### [RECORDED INFORMATION]

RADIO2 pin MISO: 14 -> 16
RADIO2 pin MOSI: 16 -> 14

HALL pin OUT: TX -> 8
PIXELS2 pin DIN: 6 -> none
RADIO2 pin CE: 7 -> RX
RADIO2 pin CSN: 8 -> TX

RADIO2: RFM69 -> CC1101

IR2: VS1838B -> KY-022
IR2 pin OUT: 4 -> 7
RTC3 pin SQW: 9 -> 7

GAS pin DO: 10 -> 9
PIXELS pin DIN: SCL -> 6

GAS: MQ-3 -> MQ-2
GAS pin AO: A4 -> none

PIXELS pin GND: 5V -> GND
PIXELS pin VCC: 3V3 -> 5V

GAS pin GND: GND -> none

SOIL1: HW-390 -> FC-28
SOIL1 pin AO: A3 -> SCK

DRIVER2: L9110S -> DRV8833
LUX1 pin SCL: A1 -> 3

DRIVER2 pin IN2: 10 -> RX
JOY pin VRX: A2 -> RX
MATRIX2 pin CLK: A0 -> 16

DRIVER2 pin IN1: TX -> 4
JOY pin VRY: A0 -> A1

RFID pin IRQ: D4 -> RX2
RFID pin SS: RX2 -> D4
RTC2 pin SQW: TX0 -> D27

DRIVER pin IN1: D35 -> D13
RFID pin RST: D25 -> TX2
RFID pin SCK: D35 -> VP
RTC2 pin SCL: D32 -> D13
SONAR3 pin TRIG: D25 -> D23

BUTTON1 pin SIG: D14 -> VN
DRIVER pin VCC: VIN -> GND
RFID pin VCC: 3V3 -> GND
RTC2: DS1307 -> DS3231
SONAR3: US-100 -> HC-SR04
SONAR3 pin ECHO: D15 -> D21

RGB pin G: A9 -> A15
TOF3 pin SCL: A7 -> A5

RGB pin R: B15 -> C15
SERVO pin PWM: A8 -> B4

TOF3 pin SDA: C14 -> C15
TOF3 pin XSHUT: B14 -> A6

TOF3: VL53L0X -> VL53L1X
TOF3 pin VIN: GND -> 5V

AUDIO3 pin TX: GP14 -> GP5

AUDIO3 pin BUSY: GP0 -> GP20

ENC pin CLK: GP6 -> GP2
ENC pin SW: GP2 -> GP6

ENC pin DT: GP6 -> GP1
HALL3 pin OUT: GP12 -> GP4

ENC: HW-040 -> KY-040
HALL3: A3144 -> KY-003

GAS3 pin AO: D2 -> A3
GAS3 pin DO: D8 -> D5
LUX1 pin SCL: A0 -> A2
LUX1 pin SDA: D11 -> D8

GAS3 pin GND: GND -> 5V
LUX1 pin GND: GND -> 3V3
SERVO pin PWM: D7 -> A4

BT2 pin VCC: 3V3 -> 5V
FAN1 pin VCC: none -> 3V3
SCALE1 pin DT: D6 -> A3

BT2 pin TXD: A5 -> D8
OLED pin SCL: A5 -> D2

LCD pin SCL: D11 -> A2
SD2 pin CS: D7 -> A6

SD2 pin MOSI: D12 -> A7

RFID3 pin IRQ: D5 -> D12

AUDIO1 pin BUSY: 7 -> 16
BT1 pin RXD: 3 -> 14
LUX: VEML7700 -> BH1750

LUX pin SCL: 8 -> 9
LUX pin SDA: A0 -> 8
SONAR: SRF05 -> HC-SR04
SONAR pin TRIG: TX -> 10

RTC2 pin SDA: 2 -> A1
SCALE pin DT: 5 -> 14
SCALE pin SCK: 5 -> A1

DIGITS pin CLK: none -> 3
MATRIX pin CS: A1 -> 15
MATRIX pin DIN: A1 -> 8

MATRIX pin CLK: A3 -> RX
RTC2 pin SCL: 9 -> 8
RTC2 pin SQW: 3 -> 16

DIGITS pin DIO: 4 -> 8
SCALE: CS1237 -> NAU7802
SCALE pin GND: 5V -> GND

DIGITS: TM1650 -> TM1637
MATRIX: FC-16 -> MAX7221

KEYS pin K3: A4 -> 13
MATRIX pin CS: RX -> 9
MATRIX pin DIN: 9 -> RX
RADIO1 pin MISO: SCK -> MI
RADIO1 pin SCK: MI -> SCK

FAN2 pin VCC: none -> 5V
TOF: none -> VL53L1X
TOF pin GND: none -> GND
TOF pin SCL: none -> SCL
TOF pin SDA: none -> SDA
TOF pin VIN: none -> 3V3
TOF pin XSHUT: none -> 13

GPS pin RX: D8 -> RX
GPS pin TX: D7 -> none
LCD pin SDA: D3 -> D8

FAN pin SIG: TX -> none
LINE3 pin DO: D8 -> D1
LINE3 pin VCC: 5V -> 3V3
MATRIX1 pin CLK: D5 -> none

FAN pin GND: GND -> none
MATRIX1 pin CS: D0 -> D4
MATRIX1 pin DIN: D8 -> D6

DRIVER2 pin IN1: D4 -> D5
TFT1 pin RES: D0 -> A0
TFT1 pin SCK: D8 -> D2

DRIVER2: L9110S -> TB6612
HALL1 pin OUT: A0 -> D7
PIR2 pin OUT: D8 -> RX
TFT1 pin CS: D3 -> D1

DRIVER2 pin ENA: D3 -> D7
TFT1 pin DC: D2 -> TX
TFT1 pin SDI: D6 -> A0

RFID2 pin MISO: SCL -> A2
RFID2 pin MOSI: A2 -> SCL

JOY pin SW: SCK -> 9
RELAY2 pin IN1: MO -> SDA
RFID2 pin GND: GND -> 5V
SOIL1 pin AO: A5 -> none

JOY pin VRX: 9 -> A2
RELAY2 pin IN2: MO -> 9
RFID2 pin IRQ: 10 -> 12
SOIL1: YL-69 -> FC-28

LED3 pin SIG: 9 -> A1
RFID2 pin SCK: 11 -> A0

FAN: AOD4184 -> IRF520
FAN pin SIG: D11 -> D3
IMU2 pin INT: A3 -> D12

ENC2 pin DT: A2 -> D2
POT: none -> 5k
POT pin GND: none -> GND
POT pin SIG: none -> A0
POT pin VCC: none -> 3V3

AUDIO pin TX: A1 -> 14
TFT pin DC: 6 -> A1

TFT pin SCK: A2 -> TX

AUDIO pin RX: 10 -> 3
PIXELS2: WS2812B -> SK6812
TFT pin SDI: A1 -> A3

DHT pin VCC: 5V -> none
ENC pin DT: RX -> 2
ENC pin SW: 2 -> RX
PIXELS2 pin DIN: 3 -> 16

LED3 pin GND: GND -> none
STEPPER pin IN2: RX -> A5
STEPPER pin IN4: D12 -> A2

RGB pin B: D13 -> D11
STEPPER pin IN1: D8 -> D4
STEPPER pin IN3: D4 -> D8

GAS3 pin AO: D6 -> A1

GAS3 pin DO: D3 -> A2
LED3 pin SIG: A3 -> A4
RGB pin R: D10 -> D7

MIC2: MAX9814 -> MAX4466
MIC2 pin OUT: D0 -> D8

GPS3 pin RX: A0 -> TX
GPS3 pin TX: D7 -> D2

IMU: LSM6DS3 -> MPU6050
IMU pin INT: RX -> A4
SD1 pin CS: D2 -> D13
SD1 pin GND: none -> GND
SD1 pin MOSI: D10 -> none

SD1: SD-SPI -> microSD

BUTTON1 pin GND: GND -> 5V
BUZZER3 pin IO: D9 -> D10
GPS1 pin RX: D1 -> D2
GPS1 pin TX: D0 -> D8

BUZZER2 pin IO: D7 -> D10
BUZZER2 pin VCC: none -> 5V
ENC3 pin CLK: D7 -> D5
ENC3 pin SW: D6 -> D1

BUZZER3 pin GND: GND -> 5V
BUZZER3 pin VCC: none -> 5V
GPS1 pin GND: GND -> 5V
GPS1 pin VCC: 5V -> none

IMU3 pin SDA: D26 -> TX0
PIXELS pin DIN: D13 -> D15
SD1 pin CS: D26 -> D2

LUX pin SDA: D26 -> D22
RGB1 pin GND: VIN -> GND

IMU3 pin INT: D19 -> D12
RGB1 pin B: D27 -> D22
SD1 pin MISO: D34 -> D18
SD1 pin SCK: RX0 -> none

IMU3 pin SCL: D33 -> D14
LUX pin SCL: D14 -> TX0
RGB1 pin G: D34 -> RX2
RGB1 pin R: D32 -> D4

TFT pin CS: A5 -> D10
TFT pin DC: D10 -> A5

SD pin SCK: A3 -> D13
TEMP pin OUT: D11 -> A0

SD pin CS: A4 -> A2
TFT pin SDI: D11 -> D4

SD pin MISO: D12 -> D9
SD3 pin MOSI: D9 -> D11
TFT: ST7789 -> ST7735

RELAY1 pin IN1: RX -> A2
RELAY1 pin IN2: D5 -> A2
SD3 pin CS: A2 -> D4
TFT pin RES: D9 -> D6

### [TRY IT]
Give only the number of lines in the material above where the string "TRIG" appears.

### [THE ANSWER]
2